» **WHAT YOU WILL DO**
Write out exactly, excluding pictures, the lines from the one containing "before: radurige (yellow)" through the end of the data, both included.
(Beginning of MATERIAL FOR THE TASK)
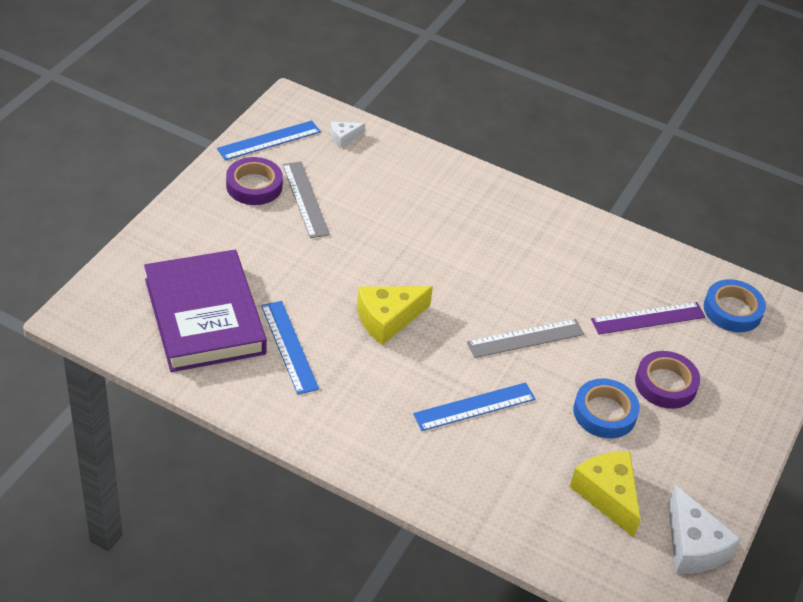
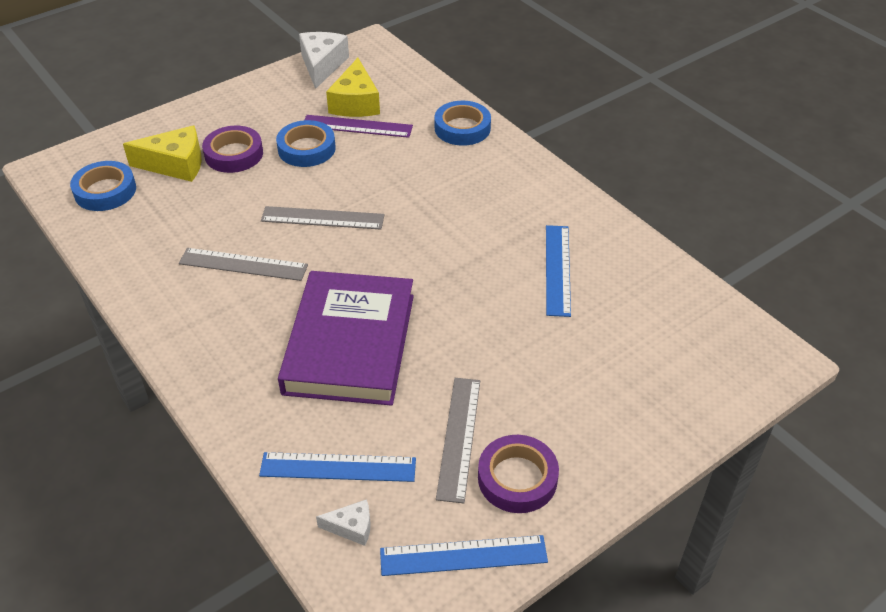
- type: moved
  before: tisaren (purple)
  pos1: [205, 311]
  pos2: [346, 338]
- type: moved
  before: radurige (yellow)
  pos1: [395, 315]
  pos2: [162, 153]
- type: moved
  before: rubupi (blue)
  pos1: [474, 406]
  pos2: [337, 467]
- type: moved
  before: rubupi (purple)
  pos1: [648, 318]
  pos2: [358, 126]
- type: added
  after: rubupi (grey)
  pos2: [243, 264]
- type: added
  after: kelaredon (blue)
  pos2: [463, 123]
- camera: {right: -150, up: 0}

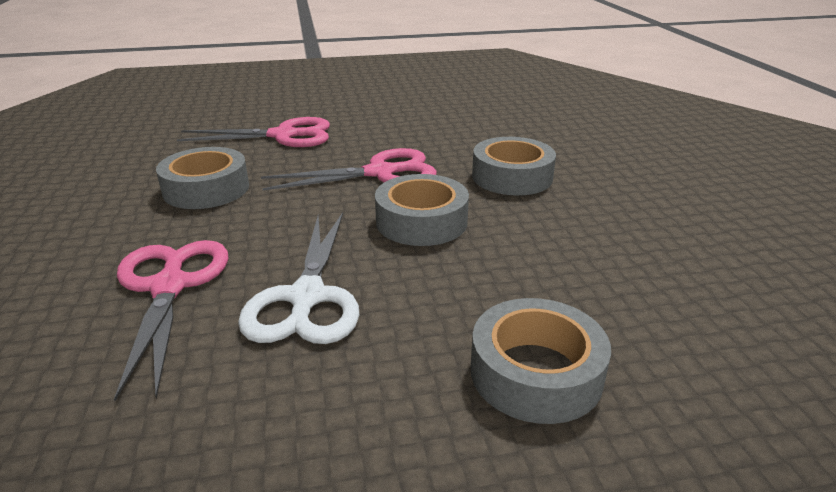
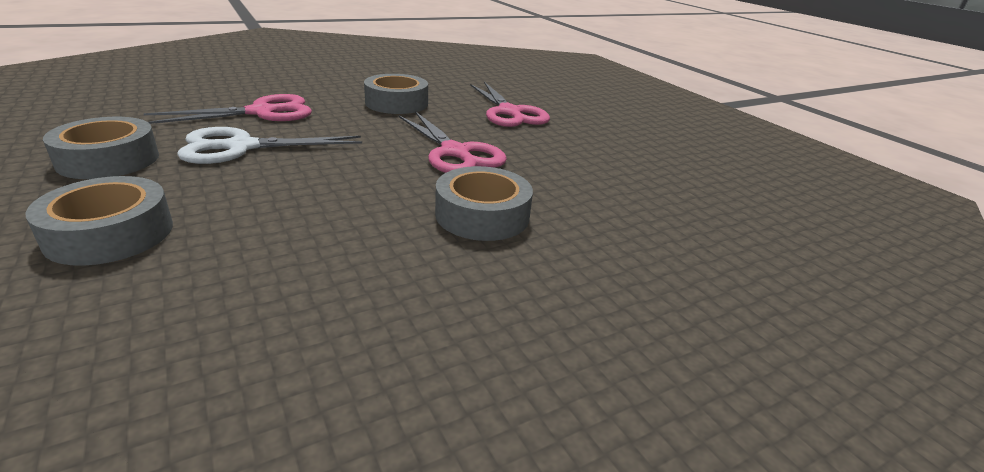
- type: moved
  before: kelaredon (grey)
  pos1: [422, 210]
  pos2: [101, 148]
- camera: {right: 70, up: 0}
(End of MATERIAL FOR THE TASK)
» **EXERCISE OUTPUT**
  before: radurige (yellow)
  pos1: [395, 315]
  pos2: [162, 153]
- type: moved
  before: rubupi (blue)
  pos1: [474, 406]
  pos2: [337, 467]
- type: moved
  before: rubupi (purple)
  pos1: [648, 318]
  pos2: [358, 126]
- type: added
  after: rubupi (grey)
  pos2: [243, 264]
- type: added
  after: kelaredon (blue)
  pos2: [463, 123]
- camera: {right: -150, up: 0}

- type: moved
  before: kelaredon (grey)
  pos1: [422, 210]
  pos2: [101, 148]
- camera: {right: 70, up: 0}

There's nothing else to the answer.